%%

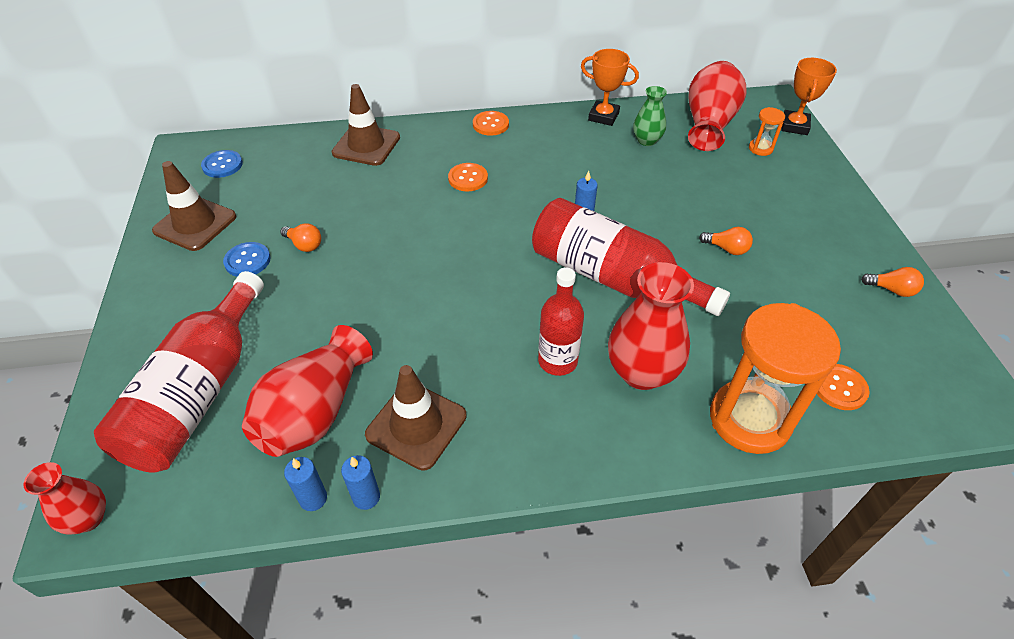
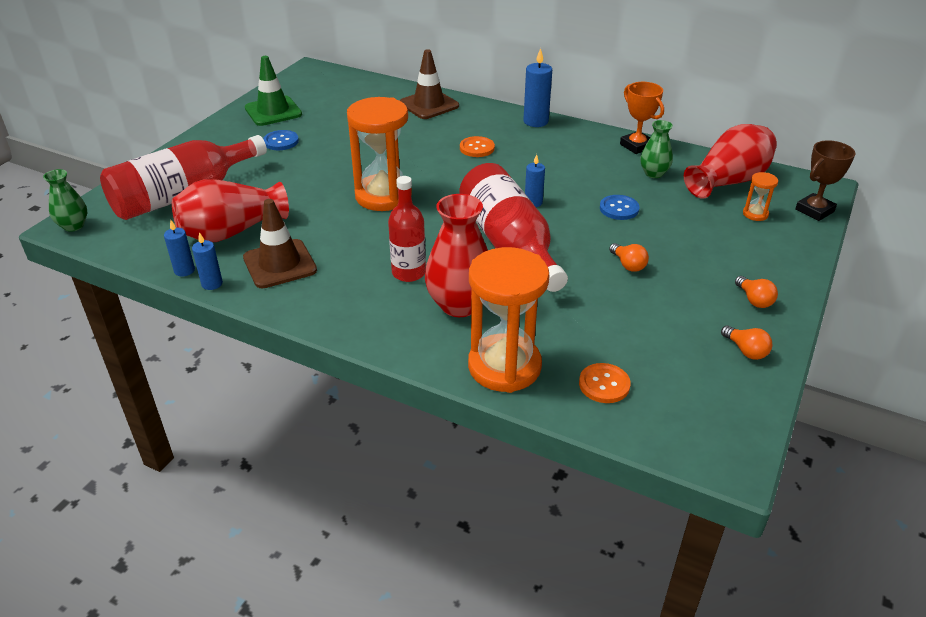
camera: 35 degrees right, 10 degrees down
red vase [23,462,106,535] -> green vase [43,169,87,232]
brown traffic cone [152,161,236,251] -> green traffic cone [245,56,302,126]
blue button [201,150,243,178] -> blue button moved to [600,195,639,220]
orange light bulb [280,223,321,252] -> orange light bulb moved to [735,276,778,308]
orange button [473,111,509,136] -> blue candle [523,48,552,127]
orange trophy [781,58,837,135] -> brown trophy [795,140,855,221]
none -> orange hourglass [347,97,412,211]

%%

- Action item
Only an exact reproduction of the lines from the one with "blue button [201,150,243,178]" to the end of the listing is expected.

- Response area
blue button [201,150,243,178] -> blue button moved to [600,195,639,220]
orange light bulb [280,223,321,252] -> orange light bulb moved to [735,276,778,308]
orange button [473,111,509,136] -> blue candle [523,48,552,127]
orange trophy [781,58,837,135] -> brown trophy [795,140,855,221]
none -> orange hourglass [347,97,412,211]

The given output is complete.